- WHAT TO WORK ON
Starting from the line that contains "old: pyramid (grey)", output every remaining line of the records below exactly as it appears, that line and the last one included.

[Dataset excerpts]
»»

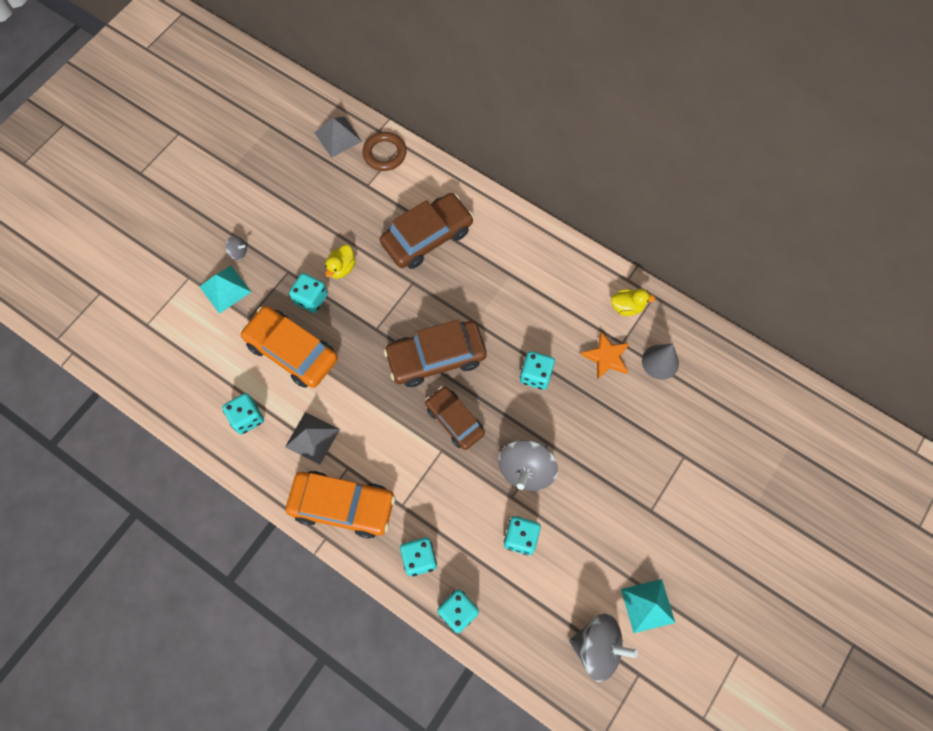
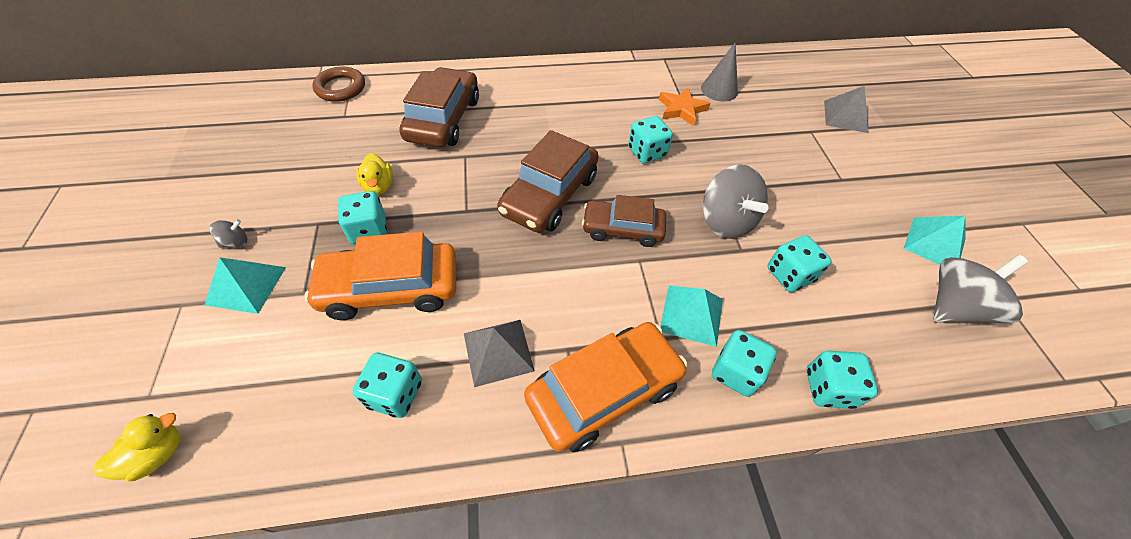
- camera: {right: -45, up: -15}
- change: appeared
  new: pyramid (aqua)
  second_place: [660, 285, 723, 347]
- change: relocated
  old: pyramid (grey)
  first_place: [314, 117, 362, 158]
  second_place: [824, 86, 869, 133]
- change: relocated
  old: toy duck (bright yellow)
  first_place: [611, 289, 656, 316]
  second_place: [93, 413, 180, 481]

««

- SOLUTION FOR THIS TASK
  old: pyramid (grey)
  first_place: [314, 117, 362, 158]
  second_place: [824, 86, 869, 133]
- change: relocated
  old: toy duck (bright yellow)
  first_place: [611, 289, 656, 316]
  second_place: [93, 413, 180, 481]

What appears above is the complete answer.